**GOAL OF THE EXERCISE**. Using the entries that follow, write out the line containing "pos1: [323, 474, 360, 529]", the line containing "after: blue prickly plant", and every line between them, exactly and nothing else.

**Stored records**.
++++++++++

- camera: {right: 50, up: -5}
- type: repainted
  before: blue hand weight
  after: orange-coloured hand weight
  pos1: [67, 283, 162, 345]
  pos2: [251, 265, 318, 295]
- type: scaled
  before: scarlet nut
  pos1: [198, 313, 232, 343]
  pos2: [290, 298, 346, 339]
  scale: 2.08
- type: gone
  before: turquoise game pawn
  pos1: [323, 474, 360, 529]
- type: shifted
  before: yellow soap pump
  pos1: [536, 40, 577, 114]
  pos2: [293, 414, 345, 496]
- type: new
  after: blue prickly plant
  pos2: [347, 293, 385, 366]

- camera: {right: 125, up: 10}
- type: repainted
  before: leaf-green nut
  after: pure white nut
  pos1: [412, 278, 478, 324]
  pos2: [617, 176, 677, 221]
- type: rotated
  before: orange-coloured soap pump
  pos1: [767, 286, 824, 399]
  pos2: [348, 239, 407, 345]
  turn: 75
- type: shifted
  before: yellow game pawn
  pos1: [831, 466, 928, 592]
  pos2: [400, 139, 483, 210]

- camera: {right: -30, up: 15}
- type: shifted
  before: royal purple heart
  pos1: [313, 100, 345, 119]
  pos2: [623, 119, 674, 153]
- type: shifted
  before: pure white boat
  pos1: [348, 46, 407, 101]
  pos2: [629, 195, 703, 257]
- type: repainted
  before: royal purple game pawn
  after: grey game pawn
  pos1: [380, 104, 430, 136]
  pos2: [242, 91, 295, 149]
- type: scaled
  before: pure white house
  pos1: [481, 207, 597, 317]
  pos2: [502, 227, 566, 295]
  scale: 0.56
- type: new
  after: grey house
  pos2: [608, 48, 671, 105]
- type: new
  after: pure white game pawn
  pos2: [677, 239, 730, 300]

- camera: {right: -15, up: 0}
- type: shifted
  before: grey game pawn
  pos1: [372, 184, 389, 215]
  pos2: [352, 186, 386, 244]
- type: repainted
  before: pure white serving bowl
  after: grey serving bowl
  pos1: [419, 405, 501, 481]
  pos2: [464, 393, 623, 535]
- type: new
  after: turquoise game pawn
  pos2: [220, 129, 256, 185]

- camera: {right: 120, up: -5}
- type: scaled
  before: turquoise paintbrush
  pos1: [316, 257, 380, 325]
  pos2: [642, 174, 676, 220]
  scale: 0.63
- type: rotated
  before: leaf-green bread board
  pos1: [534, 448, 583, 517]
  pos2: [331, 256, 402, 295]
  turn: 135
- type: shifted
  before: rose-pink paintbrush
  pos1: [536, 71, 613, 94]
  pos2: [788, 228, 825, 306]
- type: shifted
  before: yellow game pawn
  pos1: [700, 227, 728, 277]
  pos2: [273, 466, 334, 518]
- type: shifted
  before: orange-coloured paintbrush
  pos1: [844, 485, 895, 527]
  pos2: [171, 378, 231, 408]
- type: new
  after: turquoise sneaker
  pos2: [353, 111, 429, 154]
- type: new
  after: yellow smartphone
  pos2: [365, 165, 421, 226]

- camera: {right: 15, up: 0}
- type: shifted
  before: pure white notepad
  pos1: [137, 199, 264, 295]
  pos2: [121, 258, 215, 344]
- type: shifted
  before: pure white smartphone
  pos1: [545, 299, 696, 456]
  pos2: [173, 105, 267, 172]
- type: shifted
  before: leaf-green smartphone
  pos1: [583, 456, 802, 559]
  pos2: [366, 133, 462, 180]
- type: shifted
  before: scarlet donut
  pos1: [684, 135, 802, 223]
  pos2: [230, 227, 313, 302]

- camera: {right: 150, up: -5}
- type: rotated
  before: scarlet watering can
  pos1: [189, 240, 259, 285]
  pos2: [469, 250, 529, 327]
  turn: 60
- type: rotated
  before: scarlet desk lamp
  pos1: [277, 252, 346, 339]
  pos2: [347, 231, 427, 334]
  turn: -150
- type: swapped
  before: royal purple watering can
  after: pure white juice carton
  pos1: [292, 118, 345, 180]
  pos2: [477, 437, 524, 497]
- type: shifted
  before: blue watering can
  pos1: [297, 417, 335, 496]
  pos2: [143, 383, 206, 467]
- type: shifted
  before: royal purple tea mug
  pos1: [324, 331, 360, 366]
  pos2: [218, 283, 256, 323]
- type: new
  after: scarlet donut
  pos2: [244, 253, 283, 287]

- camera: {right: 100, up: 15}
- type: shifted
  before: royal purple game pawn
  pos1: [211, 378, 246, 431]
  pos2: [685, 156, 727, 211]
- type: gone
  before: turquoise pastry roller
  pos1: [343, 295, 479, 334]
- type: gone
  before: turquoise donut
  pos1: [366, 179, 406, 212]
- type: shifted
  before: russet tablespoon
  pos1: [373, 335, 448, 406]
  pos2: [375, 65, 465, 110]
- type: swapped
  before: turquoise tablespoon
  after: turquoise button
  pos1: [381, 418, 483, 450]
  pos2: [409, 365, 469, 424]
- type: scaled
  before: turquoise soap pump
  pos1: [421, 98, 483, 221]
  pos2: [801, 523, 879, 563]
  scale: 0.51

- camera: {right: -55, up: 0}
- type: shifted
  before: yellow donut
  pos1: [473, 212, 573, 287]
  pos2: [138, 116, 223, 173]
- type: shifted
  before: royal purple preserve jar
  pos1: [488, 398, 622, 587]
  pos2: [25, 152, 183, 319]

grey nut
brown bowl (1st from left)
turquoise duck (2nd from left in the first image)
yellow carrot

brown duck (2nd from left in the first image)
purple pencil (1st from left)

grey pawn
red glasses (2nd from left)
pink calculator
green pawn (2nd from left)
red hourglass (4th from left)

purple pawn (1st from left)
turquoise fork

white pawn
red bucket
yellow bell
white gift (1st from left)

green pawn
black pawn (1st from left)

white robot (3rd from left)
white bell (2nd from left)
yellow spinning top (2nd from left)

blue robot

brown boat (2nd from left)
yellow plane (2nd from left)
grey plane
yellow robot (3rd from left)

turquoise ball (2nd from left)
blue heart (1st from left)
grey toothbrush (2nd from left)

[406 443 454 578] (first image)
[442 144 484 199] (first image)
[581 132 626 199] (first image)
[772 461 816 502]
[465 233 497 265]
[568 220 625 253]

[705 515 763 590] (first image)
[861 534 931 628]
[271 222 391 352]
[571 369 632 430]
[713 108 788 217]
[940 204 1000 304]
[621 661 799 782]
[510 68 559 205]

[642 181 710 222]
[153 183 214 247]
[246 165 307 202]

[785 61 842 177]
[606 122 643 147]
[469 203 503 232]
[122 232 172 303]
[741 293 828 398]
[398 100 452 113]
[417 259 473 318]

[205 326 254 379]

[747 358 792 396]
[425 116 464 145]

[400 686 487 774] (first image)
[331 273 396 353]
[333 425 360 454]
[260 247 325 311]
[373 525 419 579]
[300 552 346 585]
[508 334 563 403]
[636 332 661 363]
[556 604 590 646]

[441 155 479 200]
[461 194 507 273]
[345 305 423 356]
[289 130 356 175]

++++++++++

**FINAL ANSWER**.
  pos1: [323, 474, 360, 529]
- type: shifted
  before: yellow soap pump
  pos1: [536, 40, 577, 114]
  pos2: [293, 414, 345, 496]
- type: new
  after: blue prickly plant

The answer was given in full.